#### WORK INSTRUCTIONS
Would you mind restating all of the records word for word, skipping the pictures?

#### RECORDS FOR THE TASK
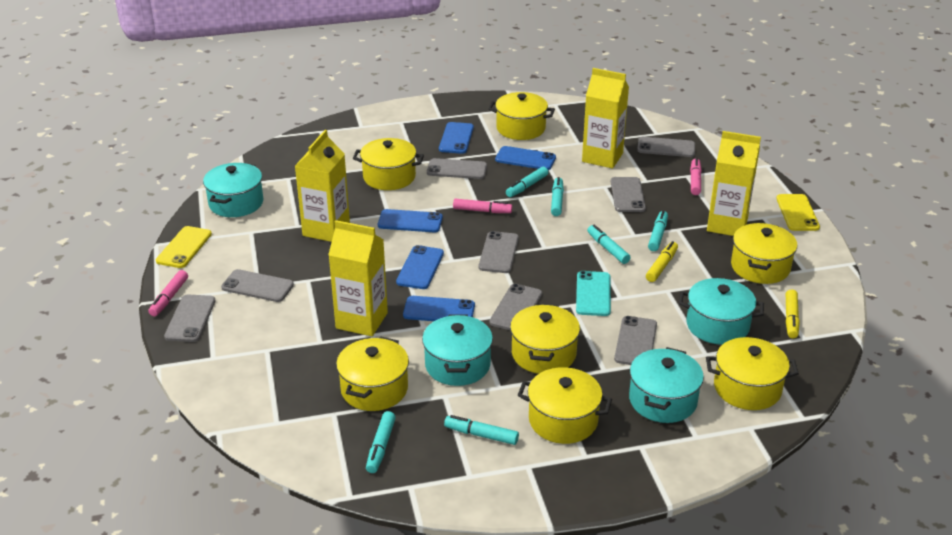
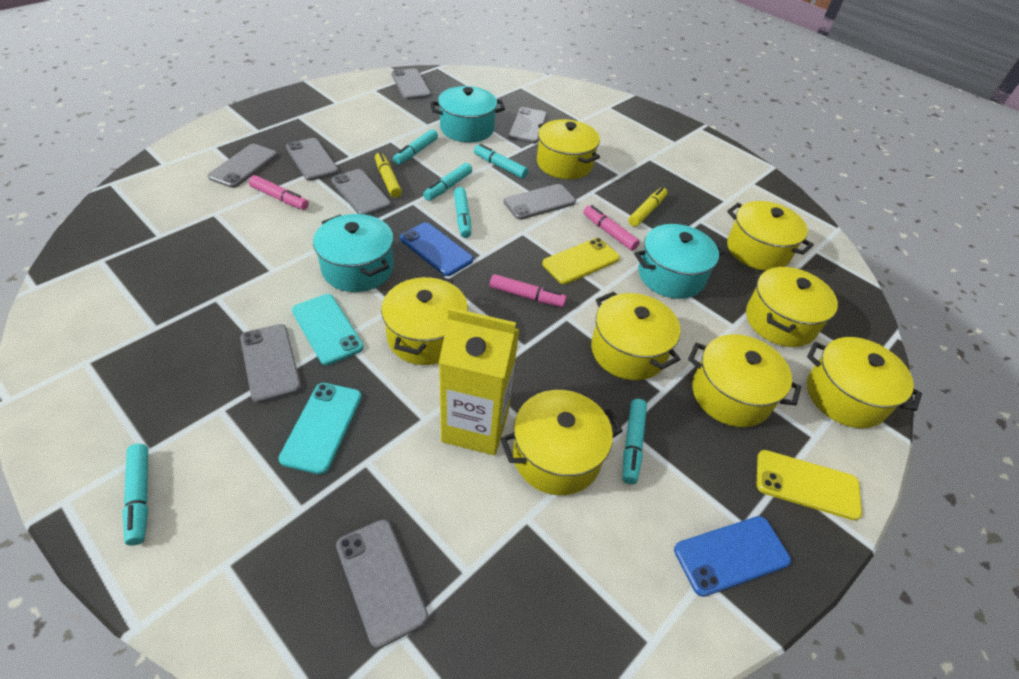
blue phone: 5 -> 2
turquoise phone: 1 -> 2
turquoise pot: 4 -> 3
yellow carton: 4 -> 1
yellow pot: 7 -> 8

#### RESULT
blue phone: 5 -> 2
turquoise phone: 1 -> 2
turquoise pot: 4 -> 3
yellow carton: 4 -> 1
yellow pot: 7 -> 8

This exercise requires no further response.